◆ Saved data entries
_ _ _ _ _ _ _

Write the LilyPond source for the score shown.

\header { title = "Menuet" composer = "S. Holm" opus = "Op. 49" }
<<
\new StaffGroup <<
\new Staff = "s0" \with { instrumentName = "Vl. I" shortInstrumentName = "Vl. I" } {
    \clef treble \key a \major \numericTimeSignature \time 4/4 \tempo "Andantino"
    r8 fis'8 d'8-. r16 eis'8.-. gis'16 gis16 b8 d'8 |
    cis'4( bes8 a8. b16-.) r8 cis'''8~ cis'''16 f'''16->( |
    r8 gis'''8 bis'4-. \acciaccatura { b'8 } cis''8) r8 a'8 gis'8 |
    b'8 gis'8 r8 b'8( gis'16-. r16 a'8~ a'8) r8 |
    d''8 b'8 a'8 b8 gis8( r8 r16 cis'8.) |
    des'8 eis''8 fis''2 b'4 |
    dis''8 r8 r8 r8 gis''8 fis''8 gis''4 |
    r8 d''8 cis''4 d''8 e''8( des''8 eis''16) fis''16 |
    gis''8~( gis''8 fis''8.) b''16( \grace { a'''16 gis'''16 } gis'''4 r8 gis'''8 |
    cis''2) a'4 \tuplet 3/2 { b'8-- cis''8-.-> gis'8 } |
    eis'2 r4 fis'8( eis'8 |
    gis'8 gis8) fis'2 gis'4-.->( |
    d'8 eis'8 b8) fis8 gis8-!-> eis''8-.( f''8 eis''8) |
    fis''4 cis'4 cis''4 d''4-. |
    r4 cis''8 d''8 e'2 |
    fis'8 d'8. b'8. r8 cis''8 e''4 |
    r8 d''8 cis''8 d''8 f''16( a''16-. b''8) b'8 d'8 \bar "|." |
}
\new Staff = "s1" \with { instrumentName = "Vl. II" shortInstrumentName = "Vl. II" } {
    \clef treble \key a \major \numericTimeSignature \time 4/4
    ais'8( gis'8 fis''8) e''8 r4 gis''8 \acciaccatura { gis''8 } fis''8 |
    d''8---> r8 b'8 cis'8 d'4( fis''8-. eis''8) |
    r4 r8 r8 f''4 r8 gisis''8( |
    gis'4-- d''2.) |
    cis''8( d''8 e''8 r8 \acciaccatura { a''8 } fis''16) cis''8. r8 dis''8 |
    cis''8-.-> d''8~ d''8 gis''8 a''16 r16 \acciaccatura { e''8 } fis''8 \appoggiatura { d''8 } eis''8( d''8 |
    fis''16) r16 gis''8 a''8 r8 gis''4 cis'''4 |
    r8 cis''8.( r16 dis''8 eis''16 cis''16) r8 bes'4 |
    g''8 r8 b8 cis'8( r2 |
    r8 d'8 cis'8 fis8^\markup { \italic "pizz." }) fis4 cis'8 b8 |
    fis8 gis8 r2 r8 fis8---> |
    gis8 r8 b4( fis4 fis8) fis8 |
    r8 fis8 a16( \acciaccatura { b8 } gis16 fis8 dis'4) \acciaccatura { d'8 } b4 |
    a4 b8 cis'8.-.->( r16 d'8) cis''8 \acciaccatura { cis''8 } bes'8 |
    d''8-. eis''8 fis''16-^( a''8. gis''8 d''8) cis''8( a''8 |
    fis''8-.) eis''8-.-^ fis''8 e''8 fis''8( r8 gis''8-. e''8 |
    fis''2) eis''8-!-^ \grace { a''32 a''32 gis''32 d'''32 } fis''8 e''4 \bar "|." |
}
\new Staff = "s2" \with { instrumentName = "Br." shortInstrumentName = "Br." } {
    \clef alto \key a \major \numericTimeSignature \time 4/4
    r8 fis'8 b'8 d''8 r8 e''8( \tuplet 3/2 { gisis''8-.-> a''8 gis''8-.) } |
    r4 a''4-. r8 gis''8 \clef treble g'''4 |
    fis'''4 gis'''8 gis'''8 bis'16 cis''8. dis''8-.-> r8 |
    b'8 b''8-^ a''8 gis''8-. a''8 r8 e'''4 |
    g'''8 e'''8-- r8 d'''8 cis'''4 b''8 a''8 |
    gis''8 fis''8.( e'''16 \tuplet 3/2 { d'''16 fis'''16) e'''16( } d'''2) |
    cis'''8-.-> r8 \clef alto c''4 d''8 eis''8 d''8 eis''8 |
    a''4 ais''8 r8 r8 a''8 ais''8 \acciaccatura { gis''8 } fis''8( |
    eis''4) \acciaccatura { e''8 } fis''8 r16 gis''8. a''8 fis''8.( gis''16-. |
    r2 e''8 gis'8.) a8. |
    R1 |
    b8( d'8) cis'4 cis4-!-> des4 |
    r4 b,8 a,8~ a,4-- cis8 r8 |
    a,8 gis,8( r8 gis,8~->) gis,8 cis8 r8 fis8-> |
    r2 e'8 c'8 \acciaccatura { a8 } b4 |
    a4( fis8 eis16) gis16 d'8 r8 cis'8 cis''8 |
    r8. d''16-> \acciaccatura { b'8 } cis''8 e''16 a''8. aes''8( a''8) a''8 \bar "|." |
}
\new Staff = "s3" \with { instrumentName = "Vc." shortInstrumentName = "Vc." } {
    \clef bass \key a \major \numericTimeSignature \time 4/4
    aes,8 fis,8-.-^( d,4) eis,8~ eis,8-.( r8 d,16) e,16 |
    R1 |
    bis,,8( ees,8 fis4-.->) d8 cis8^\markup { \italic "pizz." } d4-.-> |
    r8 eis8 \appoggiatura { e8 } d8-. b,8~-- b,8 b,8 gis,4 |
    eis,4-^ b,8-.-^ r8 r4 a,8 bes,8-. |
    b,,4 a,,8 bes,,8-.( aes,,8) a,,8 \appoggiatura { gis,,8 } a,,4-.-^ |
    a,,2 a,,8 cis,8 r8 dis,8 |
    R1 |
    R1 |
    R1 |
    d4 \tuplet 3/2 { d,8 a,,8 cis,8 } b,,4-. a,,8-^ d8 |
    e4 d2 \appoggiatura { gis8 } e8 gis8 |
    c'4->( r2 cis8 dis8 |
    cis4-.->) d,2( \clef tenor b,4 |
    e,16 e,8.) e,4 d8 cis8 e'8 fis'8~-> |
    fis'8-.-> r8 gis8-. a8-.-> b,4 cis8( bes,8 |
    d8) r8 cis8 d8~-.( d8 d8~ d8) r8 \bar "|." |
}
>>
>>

_ _ _ _ _ _ _

◆ WRITTEN PROBLEM
Collect every line of the records that contains the string "markup". Matches must have the same case.

◆ REPLY
    r8 d'8 cis'8 fis8^\markup { \italic "pizz." }) fis4 cis'8 b8 |
    bis,,8( ees,8 fis4-.->) d8 cis8^\markup { \italic "pizz." } d4-.-> |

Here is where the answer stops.